**DIRECTIONS**
A single number is required: how many lines in the records below contain "white".

[Scene image comparisons]

****************

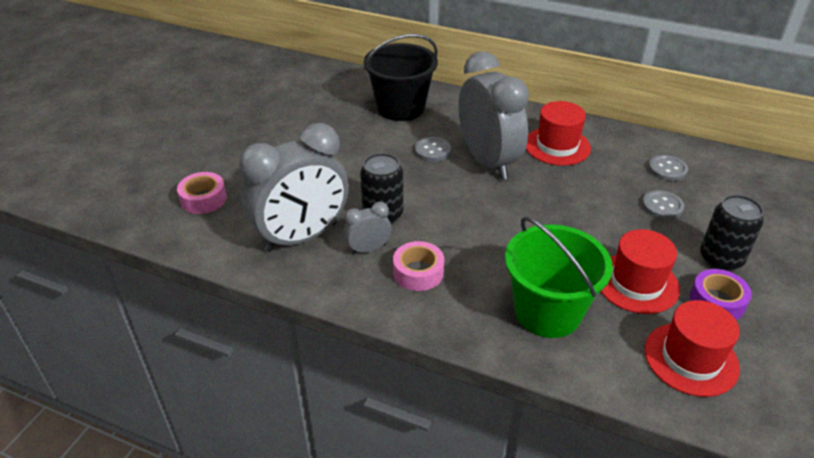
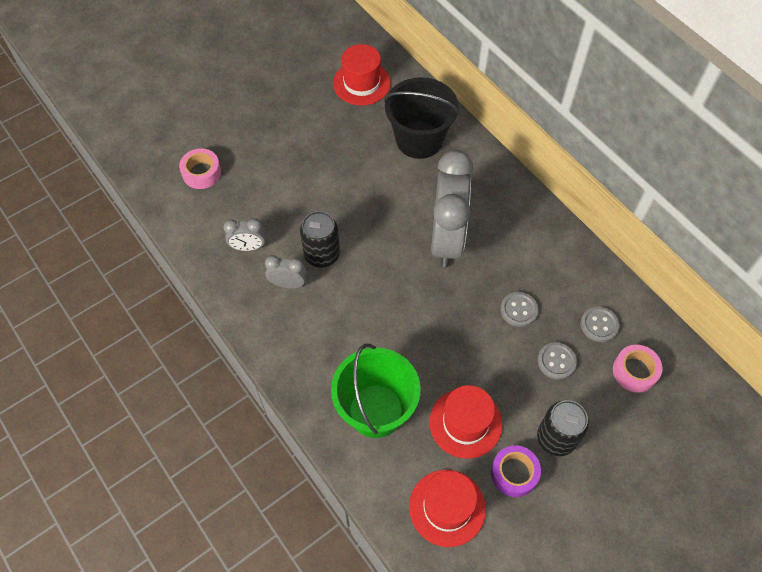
camera: 30 degrees right, 20 degrees up
grey clock [239,123,349,252] -> grey clock [223,218,265,251], size x0.45
pink tape [393,241,444,291] -> pink tape moved to [613,345,663,393]
grey button [415,137,451,162] -> grey button moved to [501,292,538,327]
red hat [526,101,591,166] -> red hat moved to [333,44,391,106]

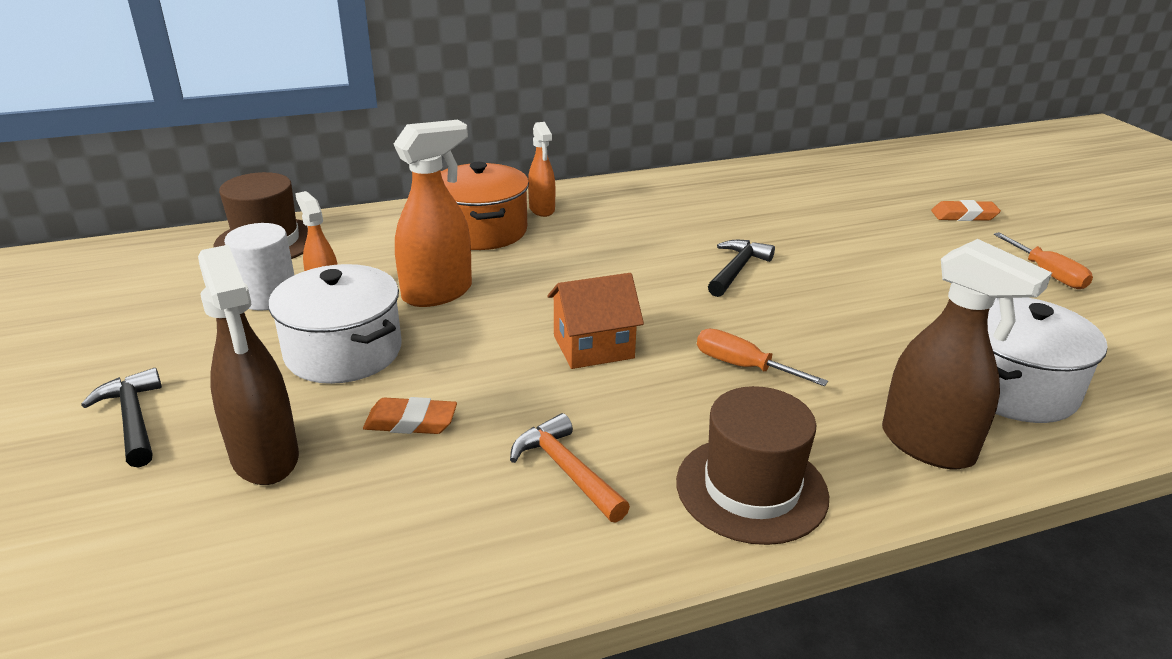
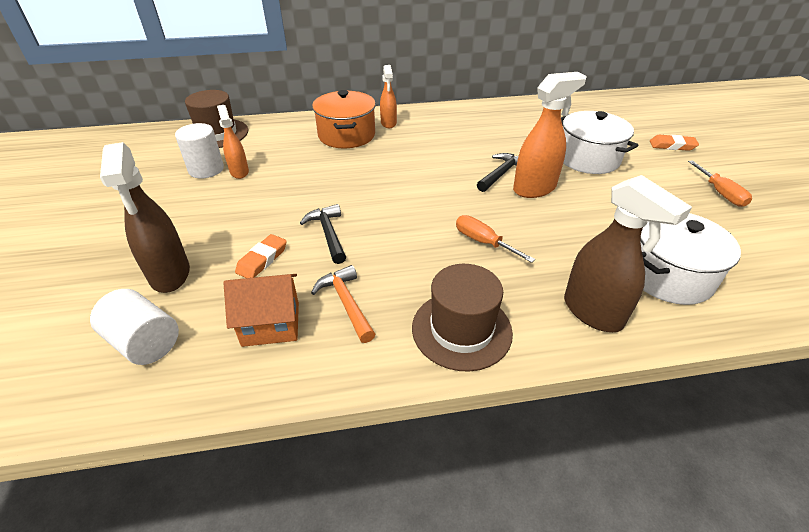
camera: 10 degrees right, 10 degrees up
black hammer [81,368,162,468] -> black hammer moved to [300,204,346,264]
white pot [268,264,402,384] -> white pot moved to [561,111,638,174]
orange eraser [363,397,457,434] -> orange eraser turned 75 degrees counterclockwise [235,234,287,278]
orange spray bottle [394,120,472,307] -> orange spray bottle moved to [513,72,586,198]
orange house [547,273,644,369] -> orange house moved to [224,274,299,347]
none -> white cylinder [90,289,179,365]

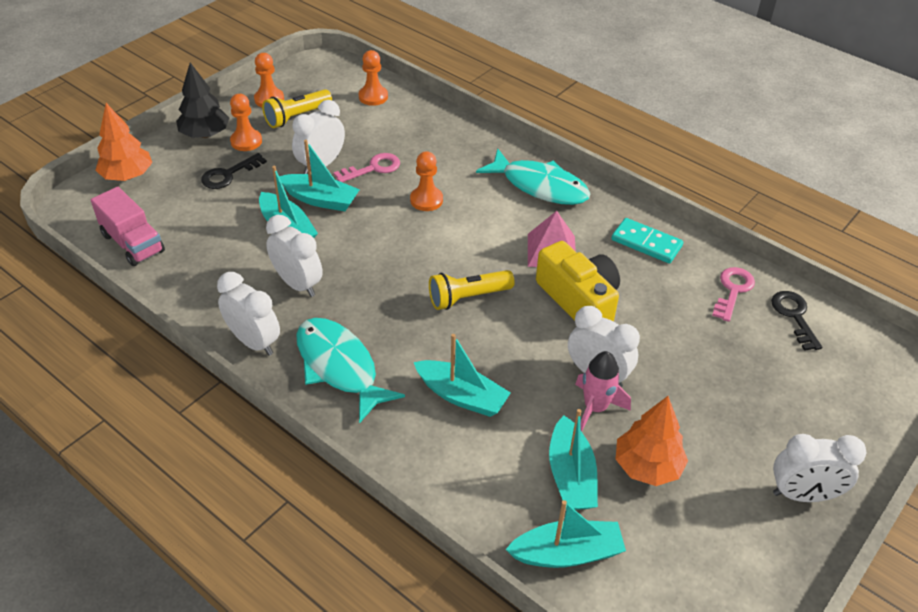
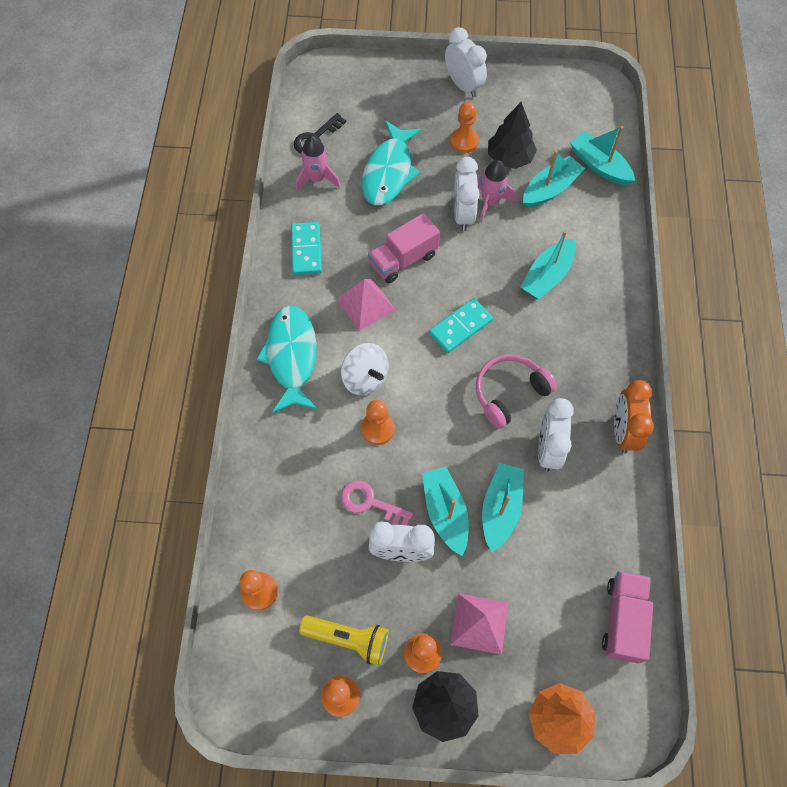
camera: 125 degrees left, 20 degrees up
black key [201,153,267,189] -> pink pyramid [450,593,508,655]
white clock [217,272,280,356] -> orange clock [614,380,654,454]
turquoise fish [296,318,405,424] -> turquoise fish moved to [362,121,422,205]
turquoise boat [414,334,511,417] -> turquoise boat turned 135 degrees counterclockwise [521,231,576,299]
yellow flashlight [429,270,515,310] -> turquoise domino [429,298,493,353]
yellow camera [536,241,620,321] -> pink truck [368,213,440,283]
orange tree [616,396,688,486] -> black tree [488,102,537,169]
pink key [712,267,755,322] -> pink rocket [296,136,341,192]
none -> white spinning top [341,343,389,395]
none -> orange pawn [450,102,479,153]
none -> pink headphones [476,354,557,429]

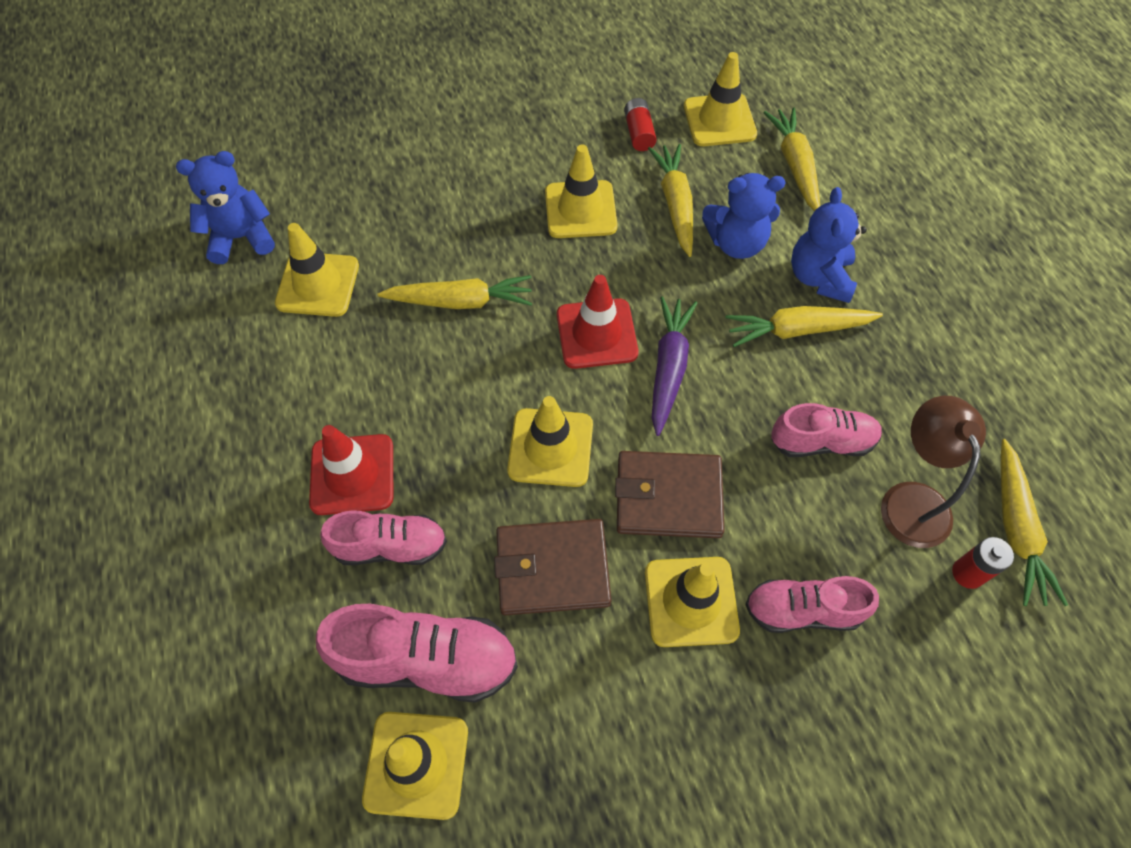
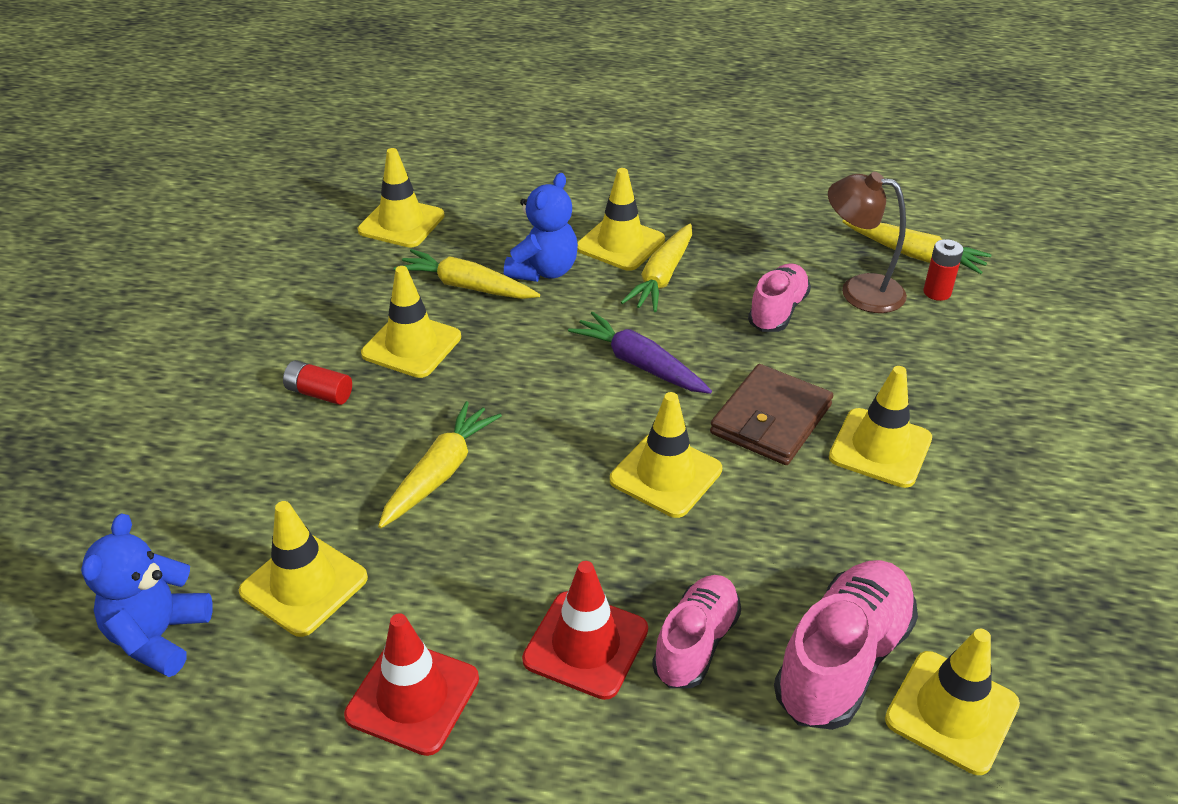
camera: 60 degrees left, 20 degrees down
brown wallet [494,519,611,615] -> none
red traffic cone [557,275,639,369] -> red traffic cone moved to [344,613,479,756]
red battery [624,98,657,151] -> red battery moved to [283,360,352,405]
pink shoe [745,576,879,633] -> none
yellow carrot [764,107,820,211] -> none
blue teddy bear [791,187,867,303] -> yellow traffic cone [577,168,665,271]

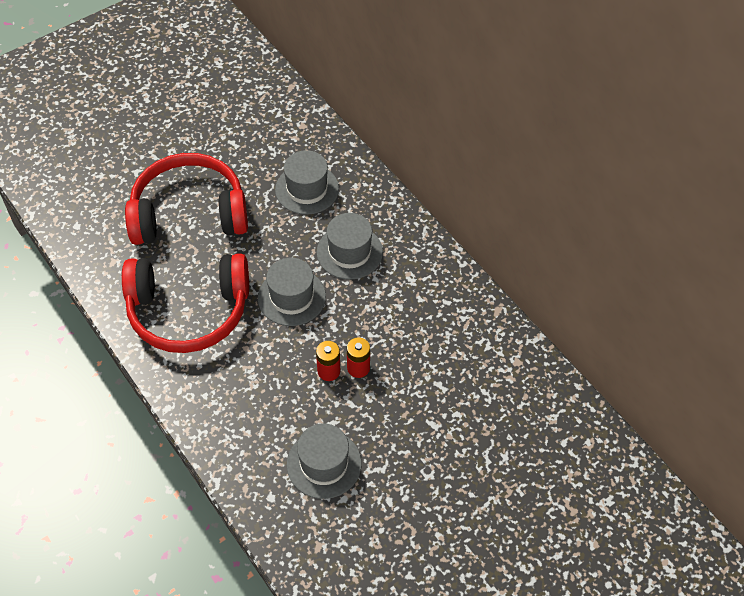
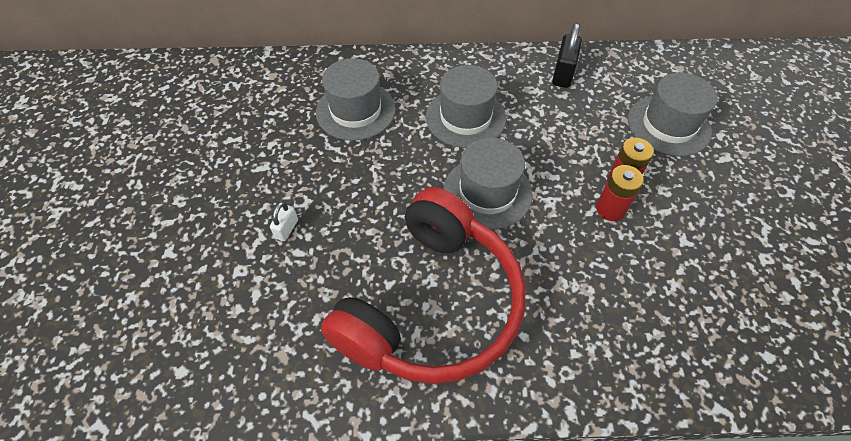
camera: 55 degrees left, 0 degrees up
red headphones [125,153,248,245] -> white padlock [270,202,298,241]
grey hat [287,423,362,499] -> grey hat moved to [628,73,718,157]
none -> black padlock [552,23,582,88]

****************

**EXERCISE ANSWER**
5